### GIVEN RECORDS ###

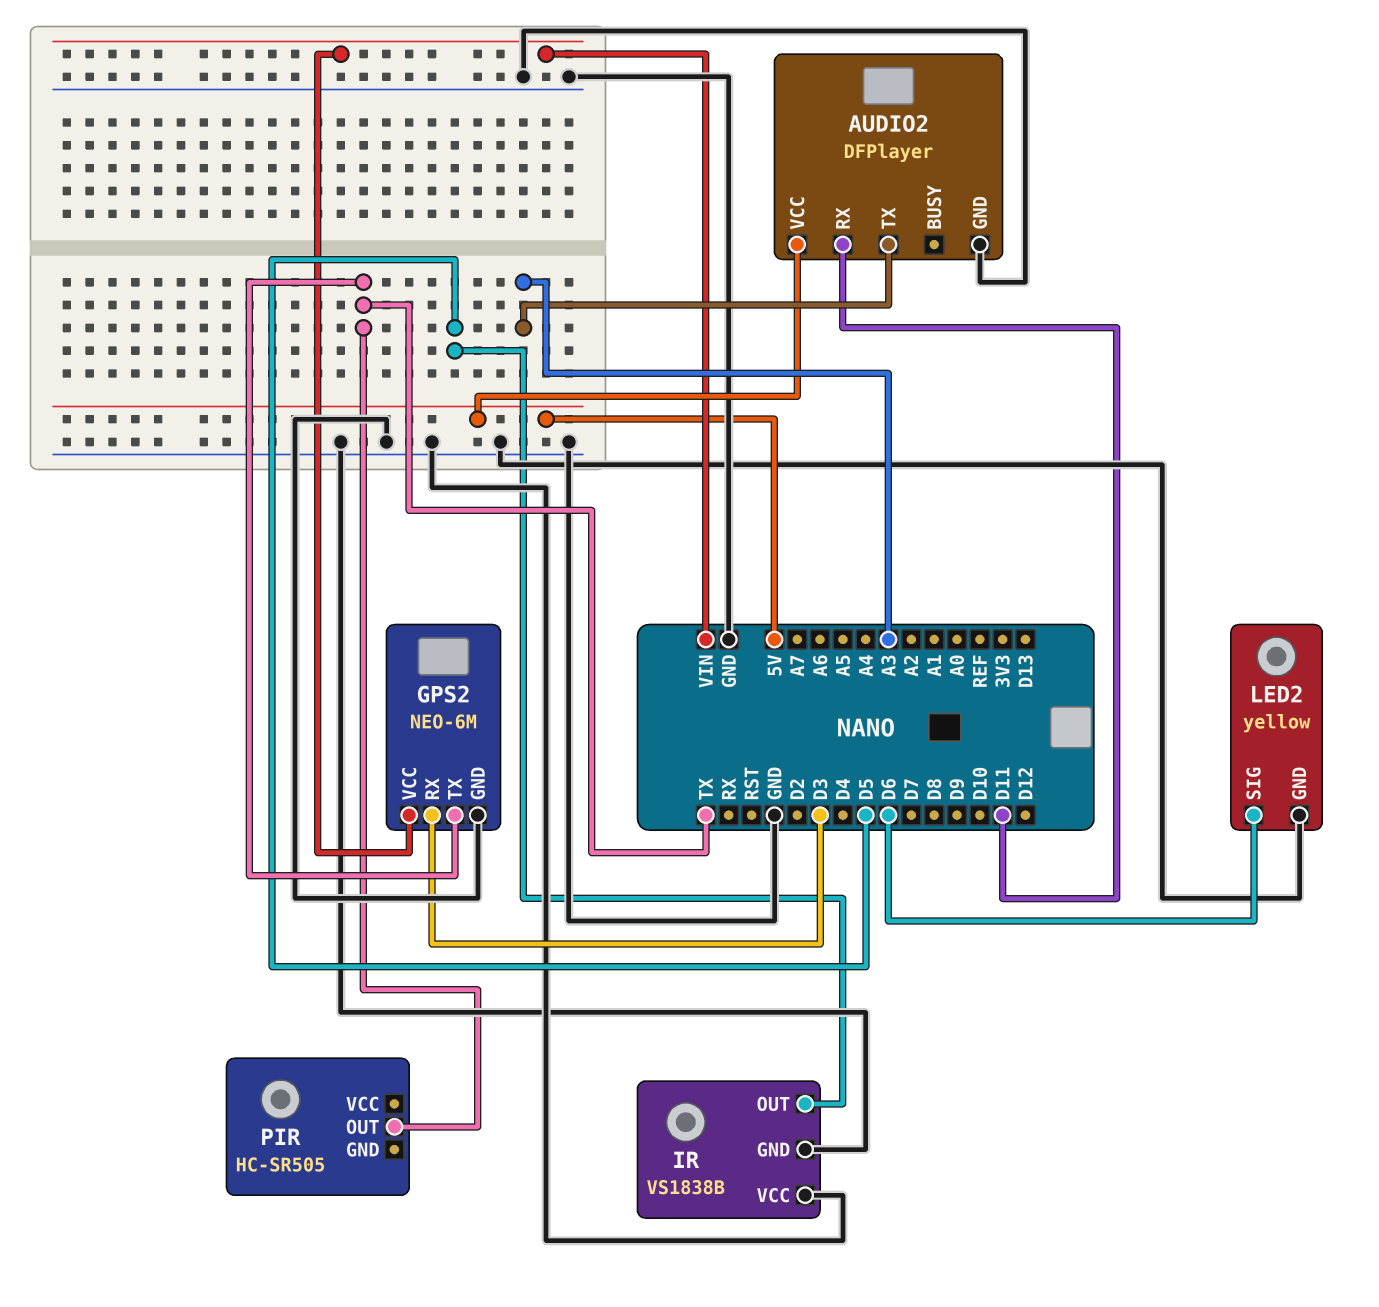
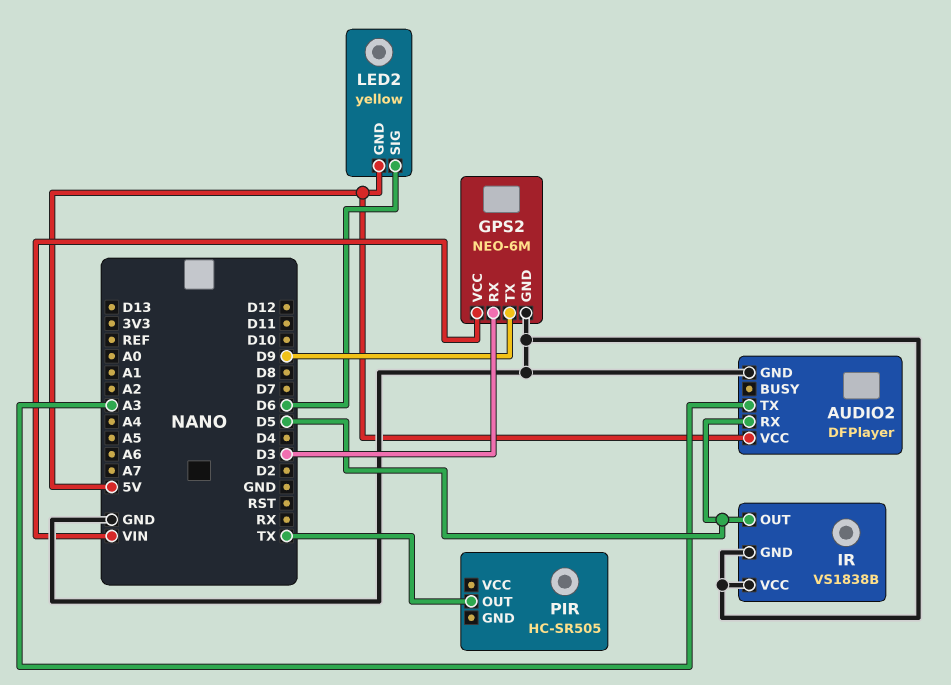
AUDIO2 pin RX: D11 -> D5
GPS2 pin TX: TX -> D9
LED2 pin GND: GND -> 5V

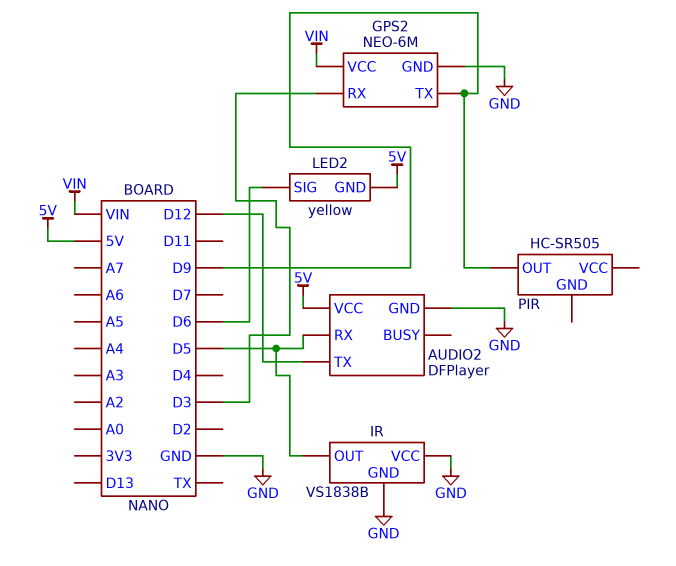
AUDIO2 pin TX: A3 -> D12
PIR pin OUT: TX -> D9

###

**WORK REQUIRED**
The copy you produce must match the entries above exactly, except that it has no pictures.

**OUTPUT FOR THIS EXERCISE**
AUDIO2 pin RX: D11 -> D5
GPS2 pin TX: TX -> D9
LED2 pin GND: GND -> 5V

AUDIO2 pin TX: A3 -> D12
PIR pin OUT: TX -> D9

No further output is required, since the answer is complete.